━━ Data provided

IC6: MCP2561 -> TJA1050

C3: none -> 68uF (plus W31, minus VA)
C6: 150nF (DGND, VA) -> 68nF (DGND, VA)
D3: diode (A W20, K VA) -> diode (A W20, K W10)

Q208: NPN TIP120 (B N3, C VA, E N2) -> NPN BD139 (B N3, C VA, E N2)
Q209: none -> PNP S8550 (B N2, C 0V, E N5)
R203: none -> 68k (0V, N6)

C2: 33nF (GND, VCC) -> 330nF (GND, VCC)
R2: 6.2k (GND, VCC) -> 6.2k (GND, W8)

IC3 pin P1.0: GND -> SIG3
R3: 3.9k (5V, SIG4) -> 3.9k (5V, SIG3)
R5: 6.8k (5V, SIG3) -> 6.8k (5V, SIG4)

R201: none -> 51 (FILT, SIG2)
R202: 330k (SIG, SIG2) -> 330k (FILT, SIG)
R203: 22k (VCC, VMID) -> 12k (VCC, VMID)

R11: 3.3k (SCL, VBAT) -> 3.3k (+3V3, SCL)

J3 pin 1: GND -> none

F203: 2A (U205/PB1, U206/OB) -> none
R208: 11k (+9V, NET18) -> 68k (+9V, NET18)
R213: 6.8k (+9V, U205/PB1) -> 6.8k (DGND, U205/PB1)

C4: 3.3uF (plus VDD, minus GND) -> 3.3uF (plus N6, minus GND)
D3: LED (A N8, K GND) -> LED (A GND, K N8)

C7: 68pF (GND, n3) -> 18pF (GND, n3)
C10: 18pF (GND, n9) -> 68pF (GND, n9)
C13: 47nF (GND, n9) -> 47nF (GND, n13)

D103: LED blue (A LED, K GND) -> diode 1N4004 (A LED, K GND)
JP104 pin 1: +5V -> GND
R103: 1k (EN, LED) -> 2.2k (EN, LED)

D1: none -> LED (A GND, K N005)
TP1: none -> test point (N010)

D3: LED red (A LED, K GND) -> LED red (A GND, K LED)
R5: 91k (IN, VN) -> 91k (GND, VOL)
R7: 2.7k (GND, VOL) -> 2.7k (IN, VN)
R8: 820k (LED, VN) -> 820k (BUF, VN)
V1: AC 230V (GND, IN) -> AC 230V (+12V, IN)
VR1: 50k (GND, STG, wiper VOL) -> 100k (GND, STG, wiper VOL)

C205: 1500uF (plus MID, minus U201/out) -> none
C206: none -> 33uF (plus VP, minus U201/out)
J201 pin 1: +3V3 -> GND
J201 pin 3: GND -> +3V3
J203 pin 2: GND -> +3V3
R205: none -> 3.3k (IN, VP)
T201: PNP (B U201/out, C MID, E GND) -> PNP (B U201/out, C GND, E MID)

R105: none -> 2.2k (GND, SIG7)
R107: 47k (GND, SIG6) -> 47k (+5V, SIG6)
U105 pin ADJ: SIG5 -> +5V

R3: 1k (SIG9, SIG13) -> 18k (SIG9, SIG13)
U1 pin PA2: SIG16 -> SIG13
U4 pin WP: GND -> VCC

━━━━

What you need to do: Only lines that contain "diode" are needed, so copy each of them from the data.

Task solution:
D3: diode (A W20, K VA) -> diode (A W20, K W10)
D103: LED blue (A LED, K GND) -> diode 1N4004 (A LED, K GND)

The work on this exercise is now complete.